Goal of the exercise.
Report each line of the records below that holds the word "camera".

Supplied information.
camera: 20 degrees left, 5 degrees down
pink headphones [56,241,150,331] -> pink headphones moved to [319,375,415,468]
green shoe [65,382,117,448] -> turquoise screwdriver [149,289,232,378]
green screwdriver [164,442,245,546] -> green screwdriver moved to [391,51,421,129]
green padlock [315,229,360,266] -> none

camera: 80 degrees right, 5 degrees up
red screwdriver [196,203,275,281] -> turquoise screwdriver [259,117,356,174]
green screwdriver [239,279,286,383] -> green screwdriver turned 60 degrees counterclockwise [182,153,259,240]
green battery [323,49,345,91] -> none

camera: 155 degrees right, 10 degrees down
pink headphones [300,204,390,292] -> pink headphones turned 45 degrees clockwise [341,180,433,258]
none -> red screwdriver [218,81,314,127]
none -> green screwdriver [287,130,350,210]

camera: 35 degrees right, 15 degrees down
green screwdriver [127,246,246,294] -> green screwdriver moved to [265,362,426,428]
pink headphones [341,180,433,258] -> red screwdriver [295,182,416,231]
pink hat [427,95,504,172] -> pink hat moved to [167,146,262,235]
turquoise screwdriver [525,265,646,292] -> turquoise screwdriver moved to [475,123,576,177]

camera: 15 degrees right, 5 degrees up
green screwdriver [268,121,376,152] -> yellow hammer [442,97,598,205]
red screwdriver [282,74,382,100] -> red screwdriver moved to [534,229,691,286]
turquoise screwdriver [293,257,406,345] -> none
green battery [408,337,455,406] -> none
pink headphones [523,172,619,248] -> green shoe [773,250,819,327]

==

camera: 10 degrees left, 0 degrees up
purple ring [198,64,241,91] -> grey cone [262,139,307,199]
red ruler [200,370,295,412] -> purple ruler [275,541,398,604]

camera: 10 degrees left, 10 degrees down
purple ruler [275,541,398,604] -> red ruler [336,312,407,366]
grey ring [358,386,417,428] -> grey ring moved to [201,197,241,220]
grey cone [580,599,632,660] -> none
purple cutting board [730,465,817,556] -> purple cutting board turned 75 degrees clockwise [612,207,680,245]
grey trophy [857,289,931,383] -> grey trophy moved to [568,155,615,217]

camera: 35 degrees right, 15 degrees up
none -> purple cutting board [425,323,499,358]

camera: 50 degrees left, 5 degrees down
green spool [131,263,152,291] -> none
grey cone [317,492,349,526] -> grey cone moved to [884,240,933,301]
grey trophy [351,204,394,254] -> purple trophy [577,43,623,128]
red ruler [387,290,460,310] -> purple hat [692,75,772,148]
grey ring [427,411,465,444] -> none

Finished task.
camera: 20 degrees left, 5 degrees down
camera: 80 degrees right, 5 degrees up
camera: 155 degrees right, 10 degrees down
camera: 35 degrees right, 15 degrees down
camera: 15 degrees right, 5 degrees up
camera: 10 degrees left, 0 degrees up
camera: 10 degrees left, 10 degrees down
camera: 35 degrees right, 15 degrees up
camera: 50 degrees left, 5 degrees down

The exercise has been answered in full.